Top of THE DATA

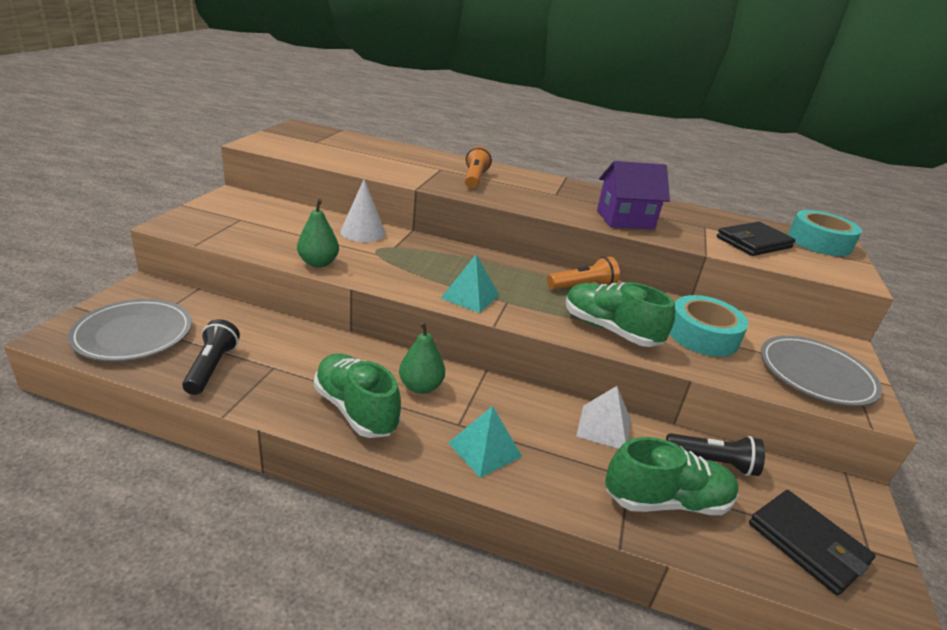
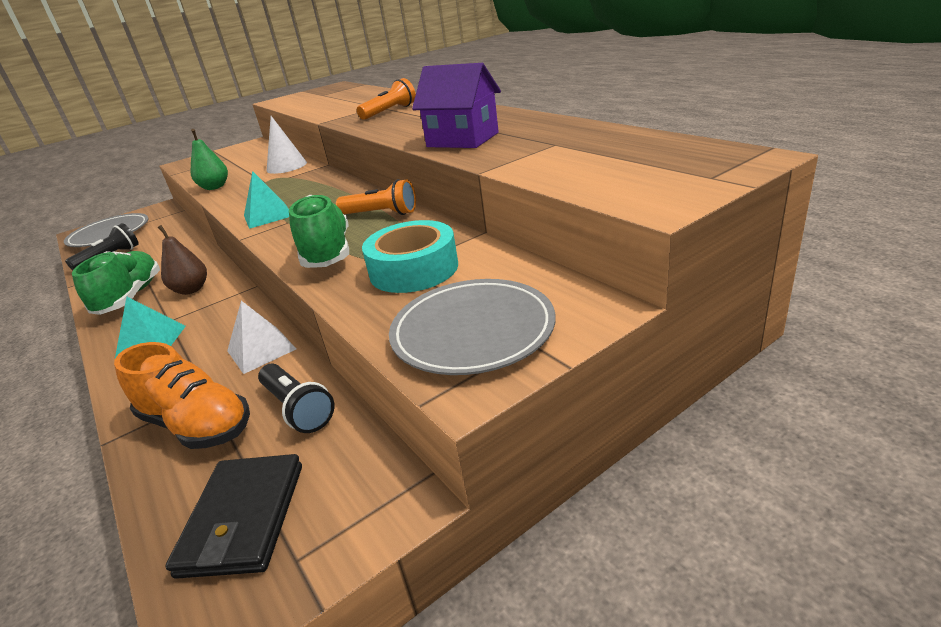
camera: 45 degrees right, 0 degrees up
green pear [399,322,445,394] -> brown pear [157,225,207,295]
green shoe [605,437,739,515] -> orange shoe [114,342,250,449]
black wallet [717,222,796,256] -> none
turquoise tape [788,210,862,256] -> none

Bottom of THE DATA
Top of THE DATA

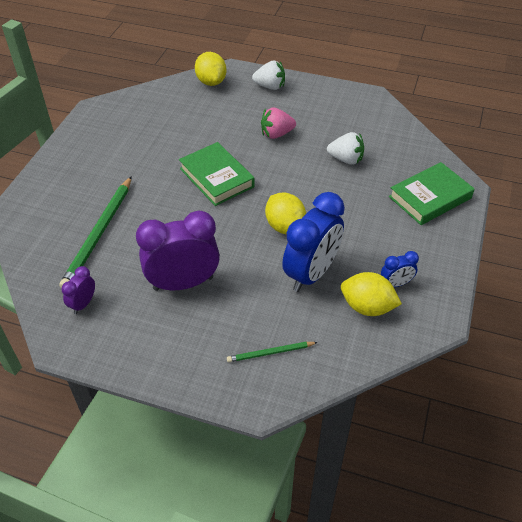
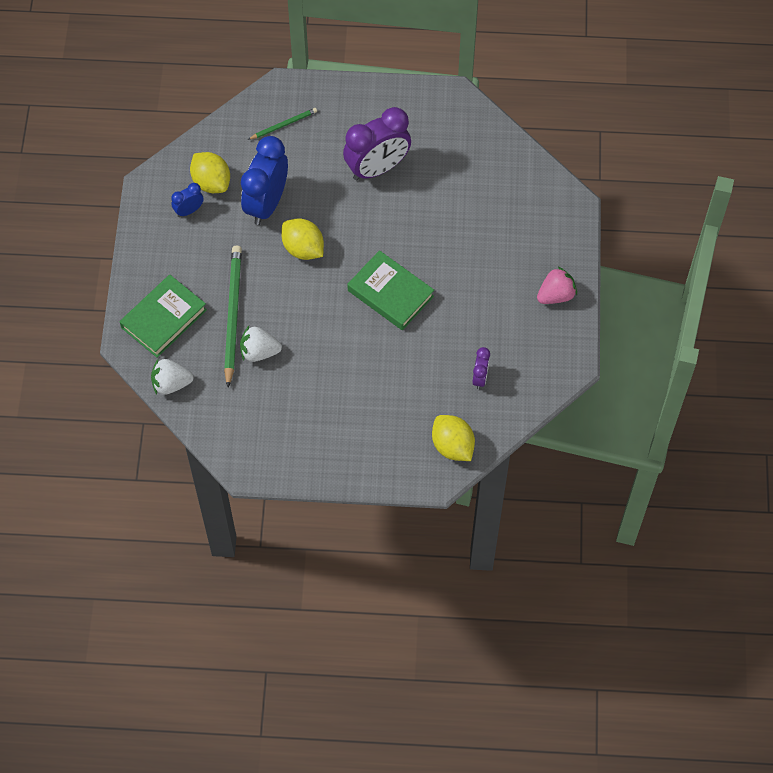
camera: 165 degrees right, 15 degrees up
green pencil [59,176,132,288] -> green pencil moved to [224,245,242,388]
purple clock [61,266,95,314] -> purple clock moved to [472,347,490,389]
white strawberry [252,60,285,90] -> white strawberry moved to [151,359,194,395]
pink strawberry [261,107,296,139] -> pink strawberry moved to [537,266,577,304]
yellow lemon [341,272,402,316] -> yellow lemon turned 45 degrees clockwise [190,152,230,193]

Bottom of THE DATA

▶ WHAT THE EXERCISE ASKS:
Copy out, word for word, the part of the entries above that begins at the line with "camera: 165 degrees right, 15 degrees up" and ends at the line with "yellow lemon [341,272,402,316]", including both.

▶ TASK OUTPUT:
camera: 165 degrees right, 15 degrees up
green pencil [59,176,132,288] -> green pencil moved to [224,245,242,388]
purple clock [61,266,95,314] -> purple clock moved to [472,347,490,389]
white strawberry [252,60,285,90] -> white strawberry moved to [151,359,194,395]
pink strawberry [261,107,296,139] -> pink strawberry moved to [537,266,577,304]
yellow lemon [341,272,402,316] -> yellow lemon turned 45 degrees clockwise [190,152,230,193]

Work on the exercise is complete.